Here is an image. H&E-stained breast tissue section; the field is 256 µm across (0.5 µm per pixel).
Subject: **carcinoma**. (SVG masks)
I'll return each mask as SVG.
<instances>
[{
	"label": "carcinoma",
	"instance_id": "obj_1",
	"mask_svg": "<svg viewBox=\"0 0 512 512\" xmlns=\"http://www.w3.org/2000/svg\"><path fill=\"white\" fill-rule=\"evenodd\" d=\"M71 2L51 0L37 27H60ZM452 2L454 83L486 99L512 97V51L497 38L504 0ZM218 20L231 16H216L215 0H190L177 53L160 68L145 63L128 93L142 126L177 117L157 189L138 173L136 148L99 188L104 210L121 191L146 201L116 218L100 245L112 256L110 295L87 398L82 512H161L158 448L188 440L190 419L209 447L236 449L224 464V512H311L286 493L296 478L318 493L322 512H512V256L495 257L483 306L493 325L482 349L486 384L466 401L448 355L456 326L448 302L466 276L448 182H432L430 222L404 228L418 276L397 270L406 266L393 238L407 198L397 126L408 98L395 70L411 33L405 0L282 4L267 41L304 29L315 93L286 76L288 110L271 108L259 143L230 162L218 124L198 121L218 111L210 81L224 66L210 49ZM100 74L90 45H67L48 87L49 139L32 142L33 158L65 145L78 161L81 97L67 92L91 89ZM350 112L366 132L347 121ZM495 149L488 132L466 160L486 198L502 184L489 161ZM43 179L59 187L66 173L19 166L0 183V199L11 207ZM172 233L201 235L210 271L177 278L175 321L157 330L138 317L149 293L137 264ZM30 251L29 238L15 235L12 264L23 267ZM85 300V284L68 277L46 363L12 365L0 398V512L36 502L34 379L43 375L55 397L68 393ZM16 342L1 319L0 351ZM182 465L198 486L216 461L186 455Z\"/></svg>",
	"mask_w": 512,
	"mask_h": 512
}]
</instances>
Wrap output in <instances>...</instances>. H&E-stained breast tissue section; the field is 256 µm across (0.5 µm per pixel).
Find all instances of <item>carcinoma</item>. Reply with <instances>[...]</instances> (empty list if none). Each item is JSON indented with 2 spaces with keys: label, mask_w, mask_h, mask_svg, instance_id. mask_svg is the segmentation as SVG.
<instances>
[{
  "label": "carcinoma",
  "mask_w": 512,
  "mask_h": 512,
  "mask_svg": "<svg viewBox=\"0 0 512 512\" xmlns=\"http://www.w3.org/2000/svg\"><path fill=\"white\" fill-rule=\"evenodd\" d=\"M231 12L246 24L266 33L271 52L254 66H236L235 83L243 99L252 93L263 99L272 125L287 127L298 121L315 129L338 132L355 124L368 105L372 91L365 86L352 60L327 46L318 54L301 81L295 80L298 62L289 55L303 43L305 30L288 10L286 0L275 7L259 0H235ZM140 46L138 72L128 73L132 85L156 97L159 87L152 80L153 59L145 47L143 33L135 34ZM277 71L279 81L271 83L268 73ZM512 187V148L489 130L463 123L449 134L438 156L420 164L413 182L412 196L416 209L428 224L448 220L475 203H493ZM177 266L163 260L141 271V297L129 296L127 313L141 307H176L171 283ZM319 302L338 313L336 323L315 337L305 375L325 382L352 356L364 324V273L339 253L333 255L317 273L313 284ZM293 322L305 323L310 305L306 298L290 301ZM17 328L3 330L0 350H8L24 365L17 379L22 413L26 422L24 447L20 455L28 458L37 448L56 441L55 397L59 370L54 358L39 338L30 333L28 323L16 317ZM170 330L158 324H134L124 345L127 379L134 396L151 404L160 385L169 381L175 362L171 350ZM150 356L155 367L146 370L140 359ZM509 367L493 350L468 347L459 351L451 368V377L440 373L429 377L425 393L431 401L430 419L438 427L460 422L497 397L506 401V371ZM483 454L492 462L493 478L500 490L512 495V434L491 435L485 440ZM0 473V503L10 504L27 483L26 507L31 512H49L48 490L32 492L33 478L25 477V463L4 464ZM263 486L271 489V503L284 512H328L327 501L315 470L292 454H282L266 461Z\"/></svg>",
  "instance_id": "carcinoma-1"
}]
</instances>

----

REQUIRED TASK ▸ Only the number is wanted: how many lines contain the string "section"?

FULL OUTPUT ▸ 2